:: Try it ::
Please repeat exactly the lines below from the one containing "RELAY2 pin IN1: GP3 -> GP18" down to the one containing "RELAY2 pin IN2: D8 -> D1", both included, and nothing else.

:: Given information ::

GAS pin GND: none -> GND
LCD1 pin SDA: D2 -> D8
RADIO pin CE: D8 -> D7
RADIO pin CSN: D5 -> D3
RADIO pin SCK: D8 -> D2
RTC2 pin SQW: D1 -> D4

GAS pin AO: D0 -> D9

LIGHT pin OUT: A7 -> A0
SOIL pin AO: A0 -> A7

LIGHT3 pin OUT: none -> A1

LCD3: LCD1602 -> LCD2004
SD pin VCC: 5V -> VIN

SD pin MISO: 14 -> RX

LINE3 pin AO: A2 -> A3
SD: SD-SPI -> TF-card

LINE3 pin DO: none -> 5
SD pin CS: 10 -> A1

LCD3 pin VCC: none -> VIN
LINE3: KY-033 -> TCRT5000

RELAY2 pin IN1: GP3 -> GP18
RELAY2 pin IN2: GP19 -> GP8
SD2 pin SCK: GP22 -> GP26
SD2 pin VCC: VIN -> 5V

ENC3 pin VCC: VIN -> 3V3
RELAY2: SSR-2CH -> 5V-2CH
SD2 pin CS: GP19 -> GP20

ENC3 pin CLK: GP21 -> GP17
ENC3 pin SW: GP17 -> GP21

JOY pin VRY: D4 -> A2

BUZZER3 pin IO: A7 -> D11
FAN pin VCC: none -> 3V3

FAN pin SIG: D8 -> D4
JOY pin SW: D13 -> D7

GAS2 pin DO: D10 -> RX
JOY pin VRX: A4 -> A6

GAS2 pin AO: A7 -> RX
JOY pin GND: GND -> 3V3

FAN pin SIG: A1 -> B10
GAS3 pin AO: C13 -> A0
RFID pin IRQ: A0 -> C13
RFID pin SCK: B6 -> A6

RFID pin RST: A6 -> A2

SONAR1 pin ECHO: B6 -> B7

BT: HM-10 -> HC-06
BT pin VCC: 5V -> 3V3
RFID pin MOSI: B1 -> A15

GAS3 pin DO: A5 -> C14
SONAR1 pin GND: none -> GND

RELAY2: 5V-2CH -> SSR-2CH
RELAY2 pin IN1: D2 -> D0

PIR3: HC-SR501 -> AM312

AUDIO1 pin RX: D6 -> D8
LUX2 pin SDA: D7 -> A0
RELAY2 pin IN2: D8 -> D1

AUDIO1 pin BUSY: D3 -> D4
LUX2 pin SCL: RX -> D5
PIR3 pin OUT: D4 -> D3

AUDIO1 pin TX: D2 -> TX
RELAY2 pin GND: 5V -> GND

:: Output ::
RELAY2 pin IN1: GP3 -> GP18
RELAY2 pin IN2: GP19 -> GP8
SD2 pin SCK: GP22 -> GP26
SD2 pin VCC: VIN -> 5V

ENC3 pin VCC: VIN -> 3V3
RELAY2: SSR-2CH -> 5V-2CH
SD2 pin CS: GP19 -> GP20

ENC3 pin CLK: GP21 -> GP17
ENC3 pin SW: GP17 -> GP21

JOY pin VRY: D4 -> A2

BUZZER3 pin IO: A7 -> D11
FAN pin VCC: none -> 3V3

FAN pin SIG: D8 -> D4
JOY pin SW: D13 -> D7

GAS2 pin DO: D10 -> RX
JOY pin VRX: A4 -> A6

GAS2 pin AO: A7 -> RX
JOY pin GND: GND -> 3V3

FAN pin SIG: A1 -> B10
GAS3 pin AO: C13 -> A0
RFID pin IRQ: A0 -> C13
RFID pin SCK: B6 -> A6

RFID pin RST: A6 -> A2

SONAR1 pin ECHO: B6 -> B7

BT: HM-10 -> HC-06
BT pin VCC: 5V -> 3V3
RFID pin MOSI: B1 -> A15

GAS3 pin DO: A5 -> C14
SONAR1 pin GND: none -> GND

RELAY2: 5V-2CH -> SSR-2CH
RELAY2 pin IN1: D2 -> D0

PIR3: HC-SR501 -> AM312

AUDIO1 pin RX: D6 -> D8
LUX2 pin SDA: D7 -> A0
RELAY2 pin IN2: D8 -> D1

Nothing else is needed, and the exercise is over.